### SUPPLIED ENTRIES
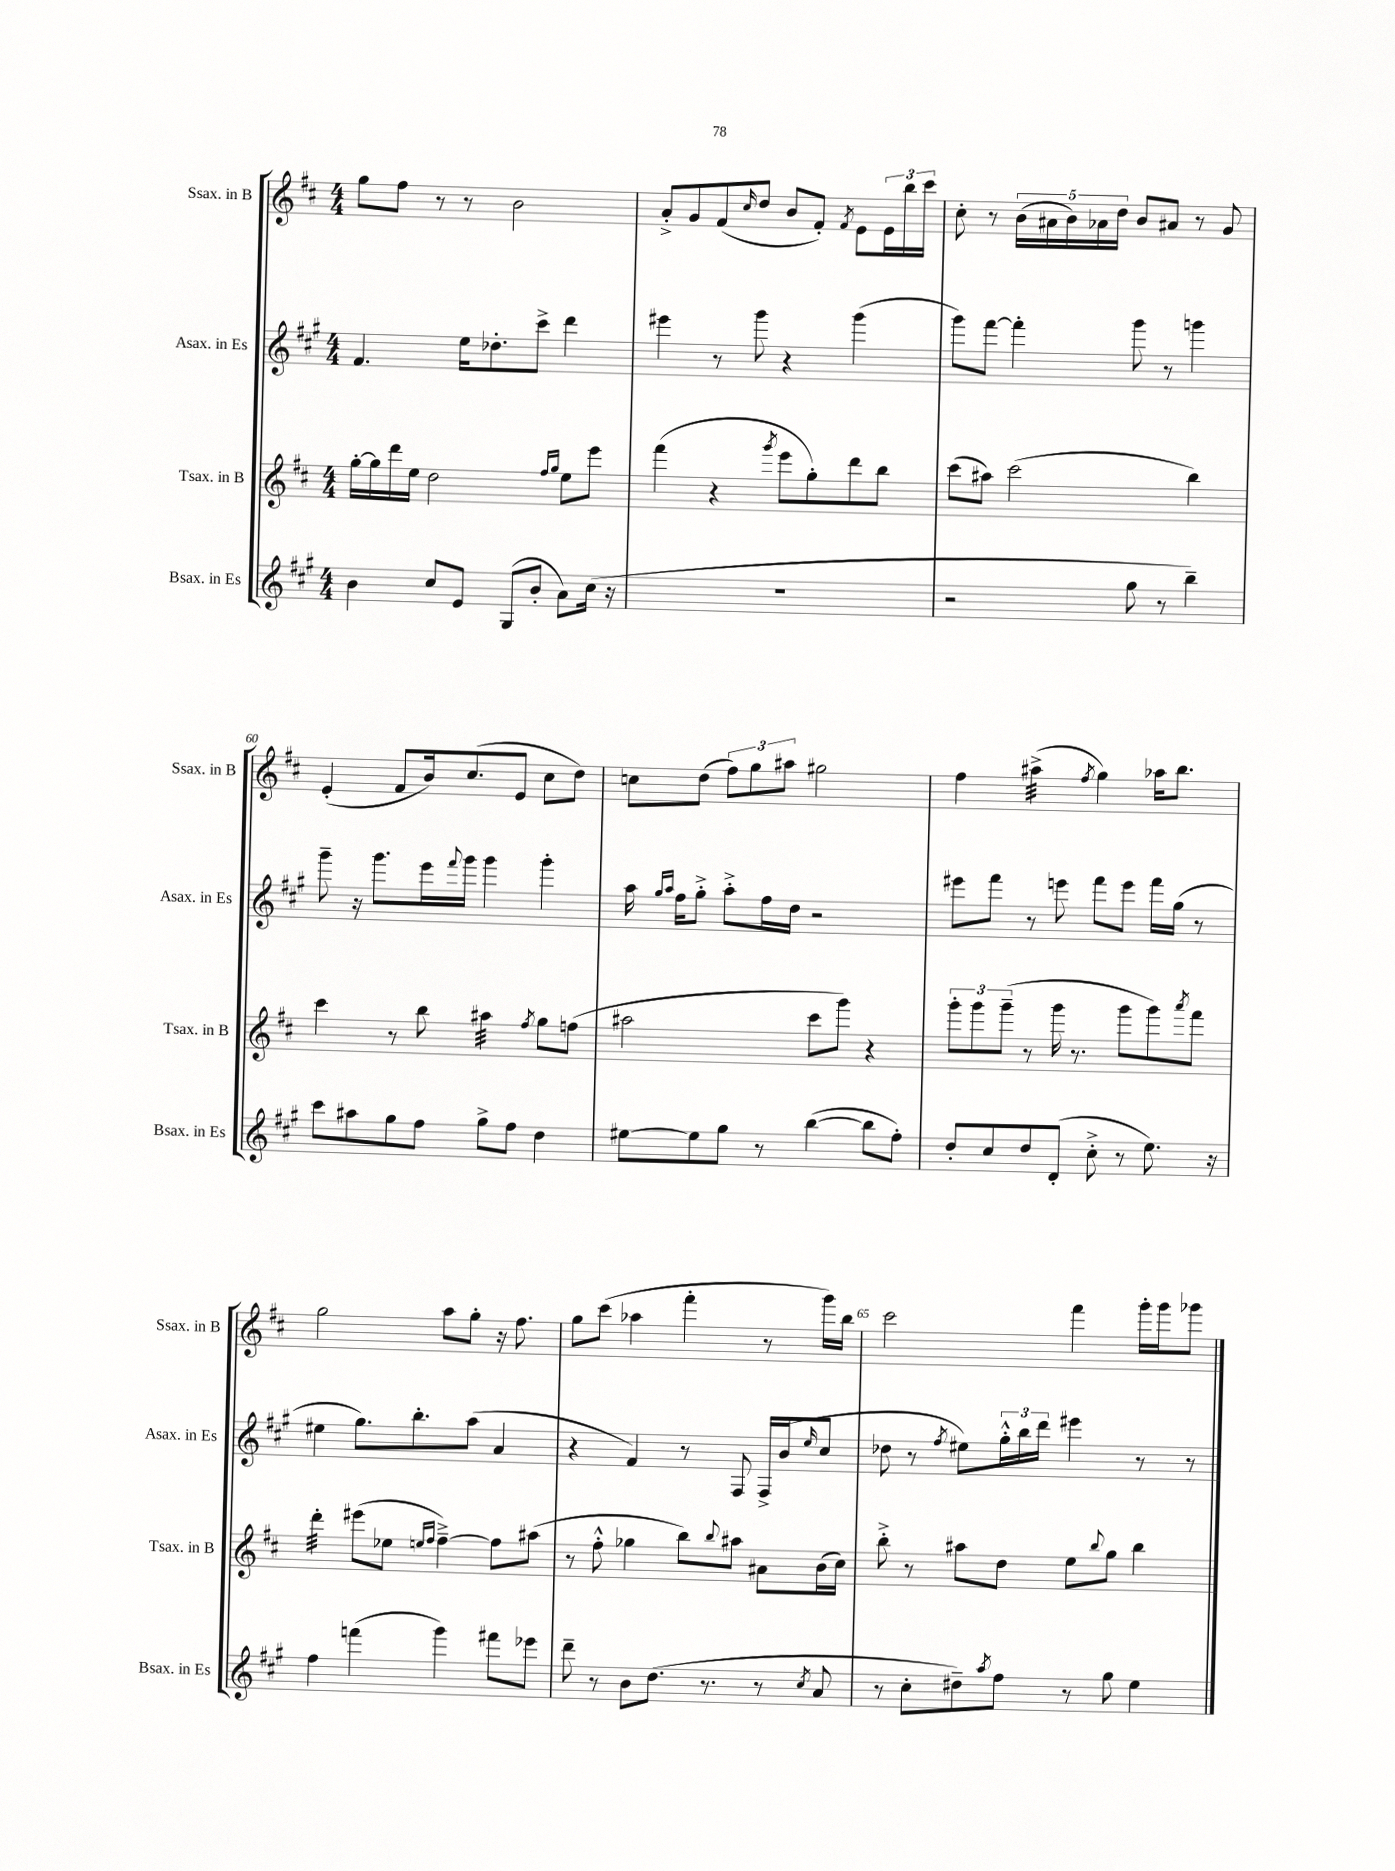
<<
\new StaffGroup <<
\new Staff = "s0" \with { instrumentName = "Ssax. in B" shortInstrumentName = "Ssax. in B" } {
    \clef treble \key d \major \numericTimeSignature \time 4/4
    g''8 fis''8 r8 r8 b'2 |
    a'8-.-> g'8 fis'8( \grace { cis''16 } d''8 b'8 fis'8-.) \acciaccatura { fis'8 } e'8 \tuplet 3/2 { e'16 b''16 cis'''16 } |
    cis''8-. r8 \tuplet 5/4 { b'16( ais'16 b'16) aes'16 d''16 } b'8 ais'8 r8 g'8 |
    e'4-.( fis'8 b'16) cis''8.( e'8 cis''8 d''8) |
    c''8 d''8( \tuplet 3/2 { fis''8) g''8 ais''8 } gis''2 |
    fis''4 ais''4:32->( \acciaccatura { fis''8 } g''4) aes''16 b''8. |
    g''2 a''8 g''8-. r16 fis''8. |
    g''8 cis'''8( aes''4 fis'''4-. r8 g'''16) b''16 |
    cis'''2 fis'''4 g'''16-. g'''16 ges'''8 \bar "|." |
}
\new Staff = "s1" \with { instrumentName = "Asax. in Es" shortInstrumentName = "Asax. in Es" } {
    \clef treble \key a \major \numericTimeSignature \time 4/4
    fis'4. e''16 des''8.-. cis'''8-> d'''4 |
    eis'''4 r8 gis'''8 r4 gis'''4( |
    gis'''8) fis'''8~ fis'''4-. gis'''8 r8 g'''4 |
    gis'''8-- r16 gis'''8. e'''16 \appoggiatura { fis'''8 } gis'''16 gis'''4 gis'''4-. |
    a''16 \grace { gis''16 a''16 } fis''16 gis''8-.-> a''8-.-> fis''16 d''16 r2 |
    eis'''8 fis'''8 r8 e'''8 fis'''8 e'''8 fis'''16 gis''16( r8 |
    eis''4 gis''8.) b''8.-. a''8( a'4 |
    r4 fis'4) r8 fis8 fis16-> b'16( \grace { e''16 } cis''8 |
    des''8 r8 \acciaccatura { fis''8 } eis''8) \tuplet 3/2 { gis''16-.-^ b''16 d'''16 } eis'''4 r8 r8 \bar "|." |
}
\new Staff = "s2" \with { instrumentName = "Tsax. in B" shortInstrumentName = "Tsax. in B" } {
    \clef treble \key d \major \numericTimeSignature \time 4/4
    g''16~-. g''16 d'''16 e''16 d''2 \grace { fis''16 g''16 } e''8 e'''8 |
    fis'''4( r4 \acciaccatura { g'''8 } e'''8 g''8-.) d'''8 b''8 |
    cis'''8( ais''8) cis'''2( b''4) |
    cis'''4 r8 b''8 ais''4:32 \acciaccatura { fis''8 } g''8 f''8( |
    ais''2 cis'''8 g'''8) r4 |
    \tuplet 3/2 { g'''8-. g'''8 g'''8--( } r8 g'''16 r8. g'''8 g'''8) \acciaccatura { a'''8 } fis'''8 |
    d'''4:32-. eis'''8( ees''8 \grace { e''16 fis''16 } fis''4~--->) fis''8 ais''8( |
    r8 fis''8-.-^ ges''4 b''8) \appoggiatura { b''8 } ais''8 ais'8 b'16( cis''16) |
    b''8-.-> r8 ais''8 d''8 e''8 \appoggiatura { b''8 } g''8 b''4 \bar "|." |
}
\new Staff = "s3" \with { instrumentName = "Bsax. in Es" shortInstrumentName = "Bsax. in Es" } {
    \clef treble \key a \major \numericTimeSignature \time 4/4
    b'4 cis''8 e'8 gis8( b'8-. a'8) cis''16( r16 |
    R1 |
    r2 gis''8 r8 b''4--) |
    cis'''8 ais''8 gis''8 fis''8 gis''8-> fis''8 d''4 |
    eis''8~ eis''8 gis''8 r8 b''4~( b''8 fis''8-.) |
    d''8-. cis''8 d''8 d'8-.( cis''8-.-> r8 e''8.) r16 |
    fis''4 f'''4( gis'''4) fis'''8 ees'''8 |
    d'''8-- r8 b'8 d''8.( r8. r8 \acciaccatura { cis''8 } a'8 |
    r8 cis''8-. dis''8--) \acciaccatura { a''8 } fis''8 r8 gis''8 e''4 \bar "|." |
}
>>
>>
\layout { \context { \Score currentBarNumber = #57 \override BarNumber.break-visibility = ##(#f #t #t) barNumberVisibility = #(every-nth-bar-number-visible 5) } }
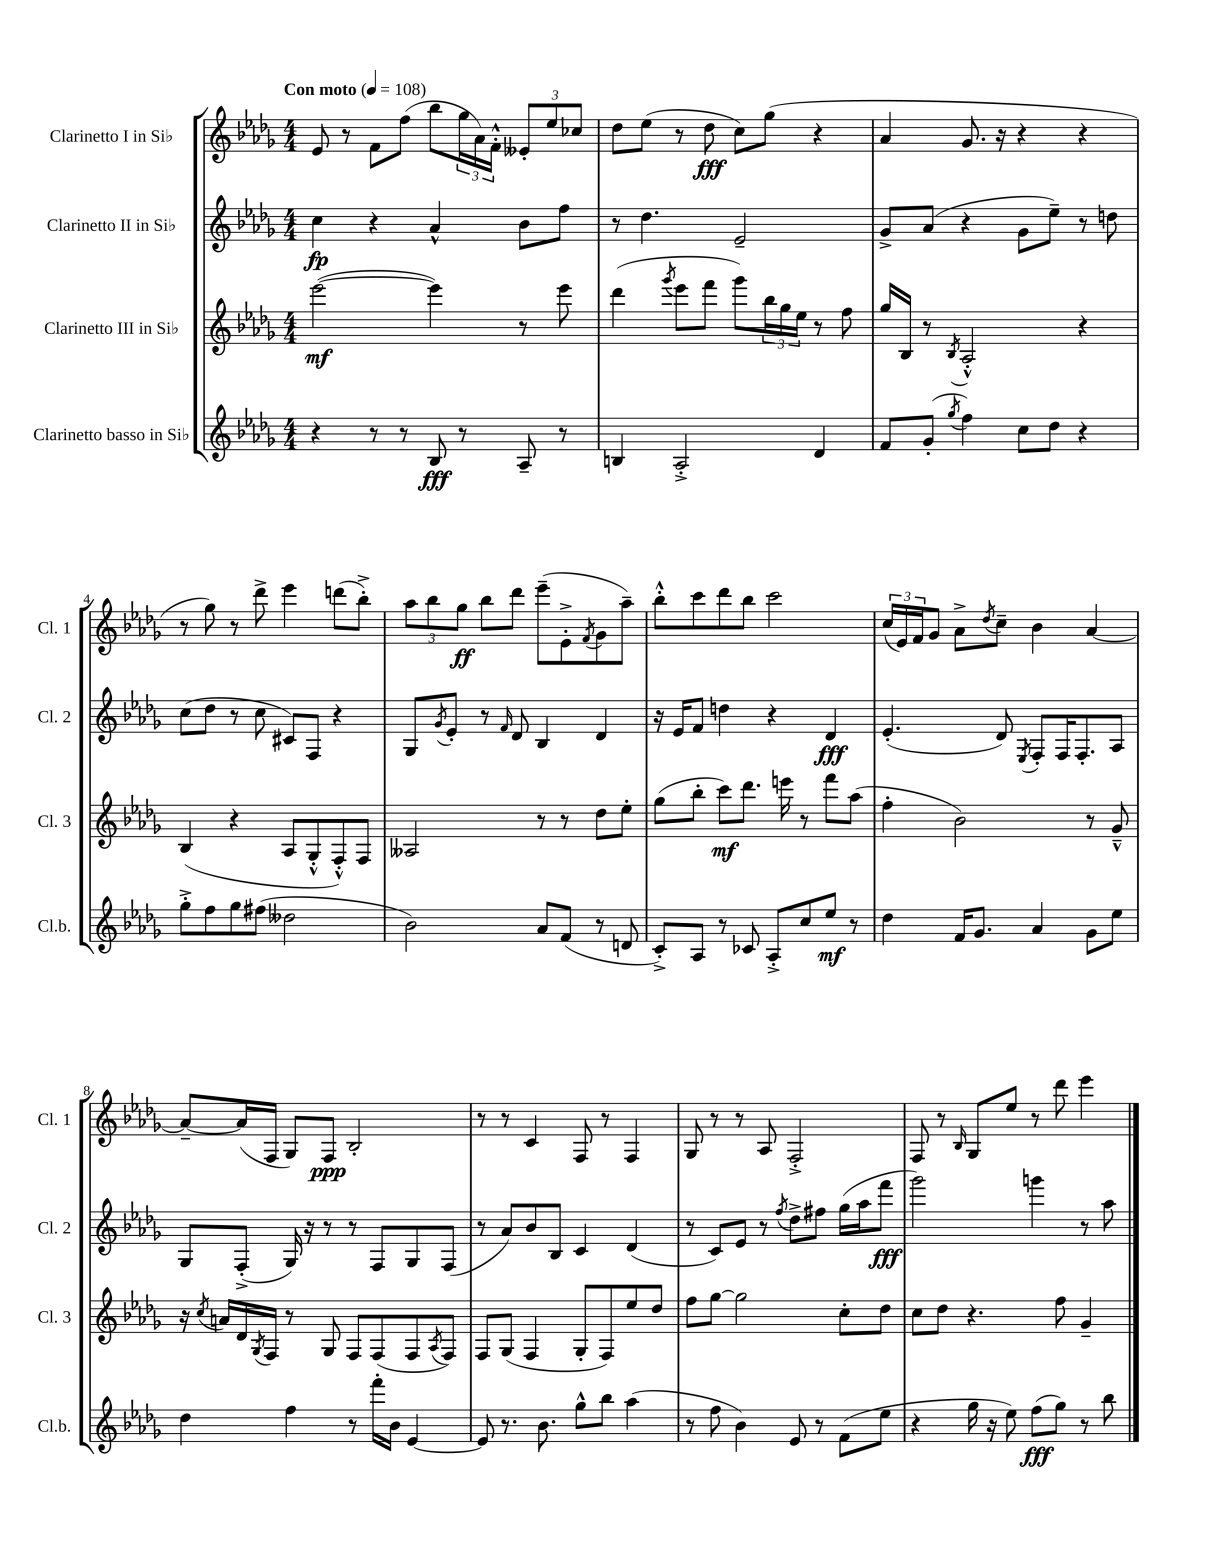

### GOAL
Print every entry above unchanged and leave out the pictures.

### SOLVED PROBLEM
<<
\new StaffGroup <<
\new Staff = "s0" \with { instrumentName = "Ssax. in B" shortInstrumentName = "Ssax. in B" } {
    \clef treble \key d \major \numericTimeSignature \time 4/4
    g''8 fis''8 r8 r8 b'2 |
    a'8-.-> g'8 fis'8( \grace { cis''16 } d''8 b'8 fis'8-.) \acciaccatura { fis'8 } e'8 \tuplet 3/2 { e'16 b''16 cis'''16 } |
    cis''8-. r8 \tuplet 5/4 { b'16( ais'16 b'16) aes'16 d''16 } b'8 ais'8 r8 g'8 |
    e'4-.( fis'8 b'16) cis''8.( e'8 cis''8 d''8) |
    c''8 d''8( \tuplet 3/2 { fis''8) g''8 ais''8 } gis''2 |
    fis''4 ais''4:32->( \acciaccatura { fis''8 } g''4) aes''16 b''8. |
    g''2 a''8 g''8-. r16 fis''8. |
    g''8 cis'''8( aes''4 fis'''4-. r8 g'''16) b''16 |
    cis'''2 fis'''4 g'''16-. g'''16 ges'''8 \bar "|." |
}
\new Staff = "s1" \with { instrumentName = "Asax. in Es" shortInstrumentName = "Asax. in Es" } {
    \clef treble \key a \major \numericTimeSignature \time 4/4
    fis'4. e''16 des''8.-. cis'''8-> d'''4 |
    eis'''4 r8 gis'''8 r4 gis'''4( |
    gis'''8) fis'''8~ fis'''4-. gis'''8 r8 g'''4 |
    gis'''8-- r16 gis'''8. e'''16 \appoggiatura { fis'''8 } gis'''16 gis'''4 gis'''4-. |
    a''16 \grace { gis''16 a''16 } fis''16 gis''8-.-> a''8-.-> fis''16 d''16 r2 |
    eis'''8 fis'''8 r8 e'''8 fis'''8 e'''8 fis'''16 gis''16( r8 |
    eis''4 gis''8.) b''8.-. a''8( a'4 |
    r4 fis'4) r8 fis8 fis16-> b'16( \grace { e''16 } cis''8 |
    des''8 r8 \acciaccatura { fis''8 } eis''8) \tuplet 3/2 { gis''16-.-^ b''16 d'''16 } eis'''4 r8 r8 \bar "|." |
}
\new Staff = "s2" \with { instrumentName = "Tsax. in B" shortInstrumentName = "Tsax. in B" } {
    \clef treble \key d \major \numericTimeSignature \time 4/4
    g''16~-. g''16 d'''16 e''16 d''2 \grace { fis''16 g''16 } e''8 e'''8 |
    fis'''4( r4 \acciaccatura { g'''8 } e'''8 g''8-.) d'''8 b''8 |
    cis'''8( ais''8) cis'''2( b''4) |
    cis'''4 r8 b''8 ais''4:32 \acciaccatura { fis''8 } g''8 f''8( |
    ais''2 cis'''8 g'''8) r4 |
    \tuplet 3/2 { g'''8-. g'''8 g'''8--( } r8 g'''16 r8. g'''8 g'''8) \acciaccatura { a'''8 } fis'''8 |
    d'''4:32-. eis'''8( ees''8 \grace { e''16 fis''16 } fis''4~--->) fis''8 ais''8( |
    r8 fis''8-.-^ ges''4 b''8) \appoggiatura { b''8 } ais''8 ais'8 b'16( cis''16) |
    b''8-.-> r8 ais''8 d''8 e''8 \appoggiatura { b''8 } g''8 b''4 \bar "|." |
}
\new Staff = "s3" \with { instrumentName = "Bsax. in Es" shortInstrumentName = "Bsax. in Es" } {
    \clef treble \key a \major \numericTimeSignature \time 4/4
    b'4 cis''8 e'8 gis8( b'8-. a'8) cis''16( r16 |
    R1 |
    r2 gis''8 r8 b''4--) |
    cis'''8 ais''8 gis''8 fis''8 gis''8-> fis''8 d''4 |
    eis''8~ eis''8 gis''8 r8 b''4~( b''8 fis''8-.) |
    d''8-. cis''8 d''8 d'8-.( cis''8-.-> r8 e''8.) r16 |
    fis''4 f'''4( gis'''4) fis'''8 ees'''8 |
    d'''8-- r8 b'8 d''8.( r8. r8 \acciaccatura { cis''8 } a'8 |
    r8 cis''8-. dis''8--) \acciaccatura { a''8 } fis''8 r8 gis''8 e''4 \bar "|." |
}
>>
>>
\layout { \context { \Score currentBarNumber = #57 \override BarNumber.break-visibility = ##(#f #t #t) barNumberVisibility = #(every-nth-bar-number-visible 5) } }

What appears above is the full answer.